● **TASK DIRECTIONS**
All that is wanted is the exact lines from the one with "(385, 92) = (191, 275): red" through the last line of the entries, with both ends kept and every picture left out.

[Saved data entries]
******

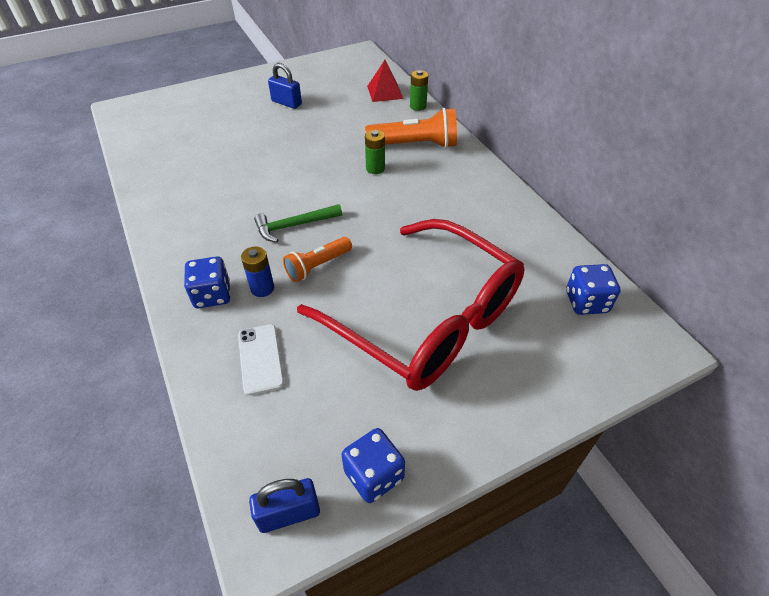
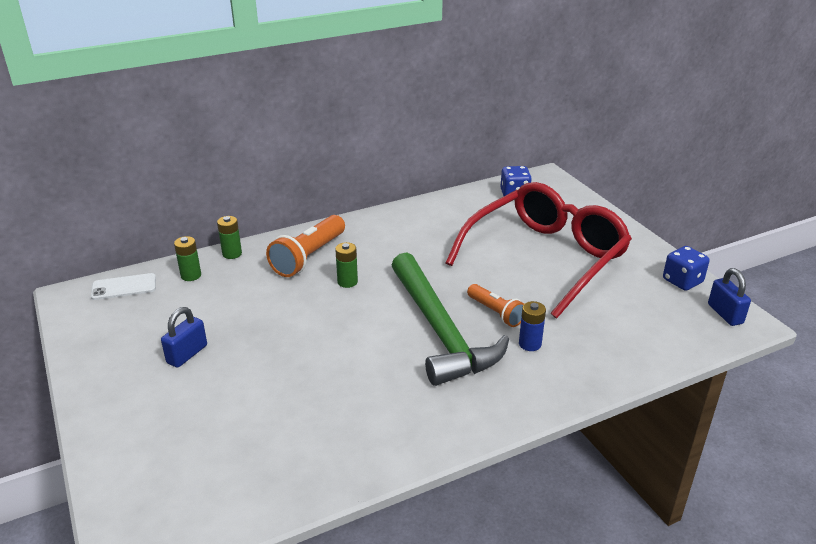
camera: 90 degrees left, 15 degrees down
(212, 295) = (544, 375): blue dice -> none
(260, 359) = (608, 337): white phone -> white phone (124, 287)
(294, 226) = (440, 330): green hammer -> green hammer, size x2.12
(385, 92) = (191, 275): red pyramid -> green battery
(415, 145) = (309, 257): orange flashlight -> orange flashlight turned 150 degrees counterclockwise

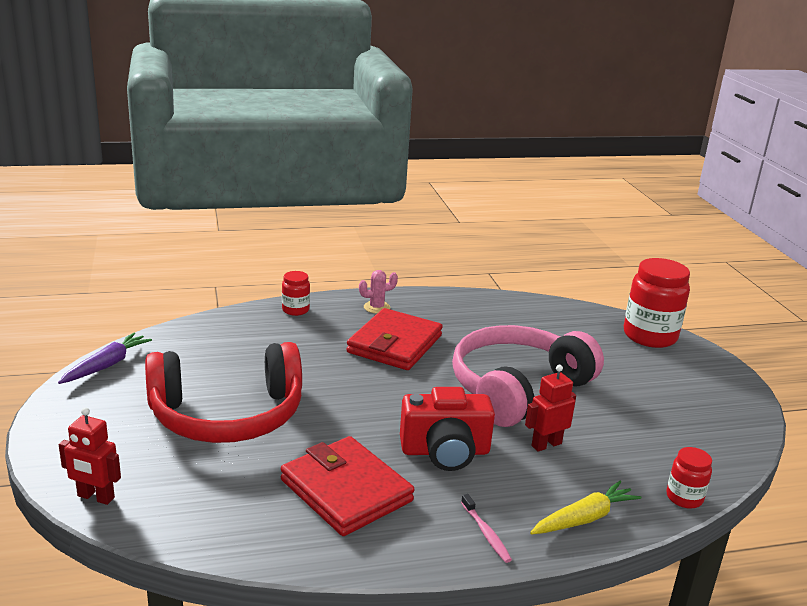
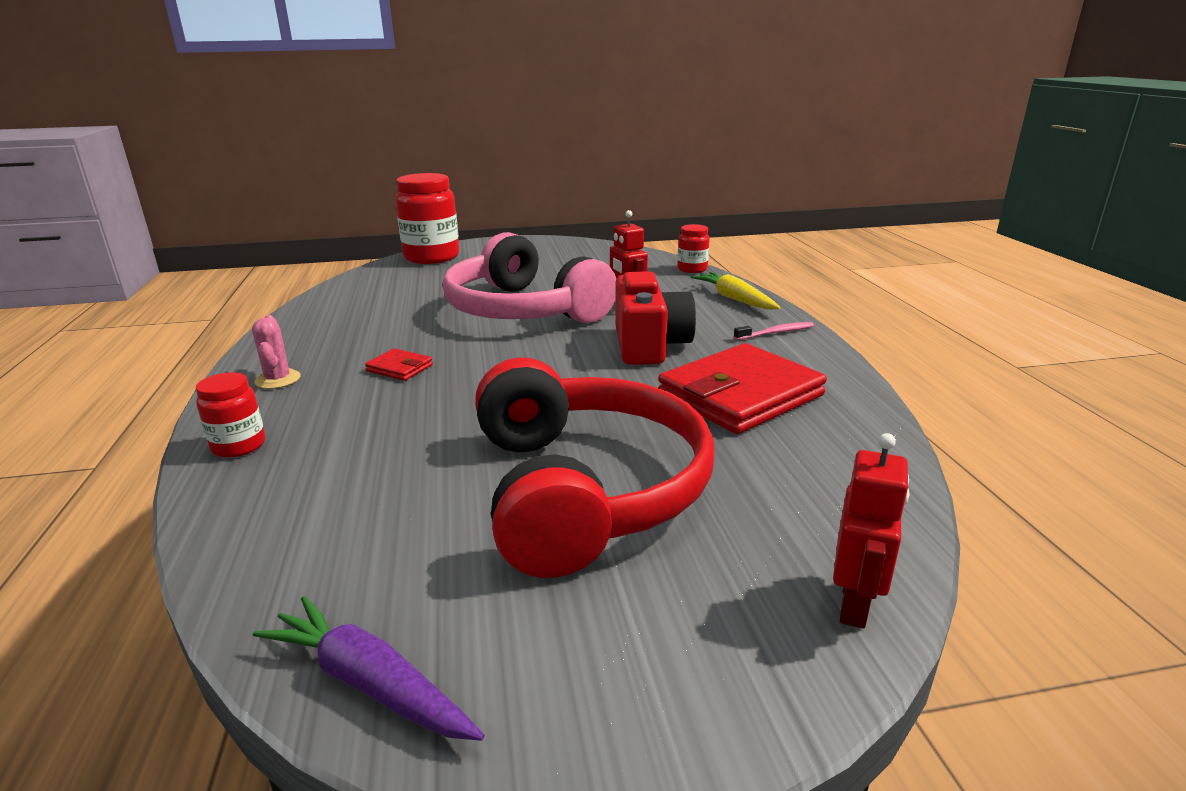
camera: 85 degrees left, 0 degrees up
(395, 344) = (400, 368): red wallet -> red wallet, size x0.43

******

● **EXPECTED ANSWER**
(385, 92) = (191, 275): red pyramid -> green battery
(415, 145) = (309, 257): orange flashlight -> orange flashlight turned 150 degrees counterclockwise

camera: 85 degrees left, 0 degrees up
(395, 344) = (400, 368): red wallet -> red wallet, size x0.43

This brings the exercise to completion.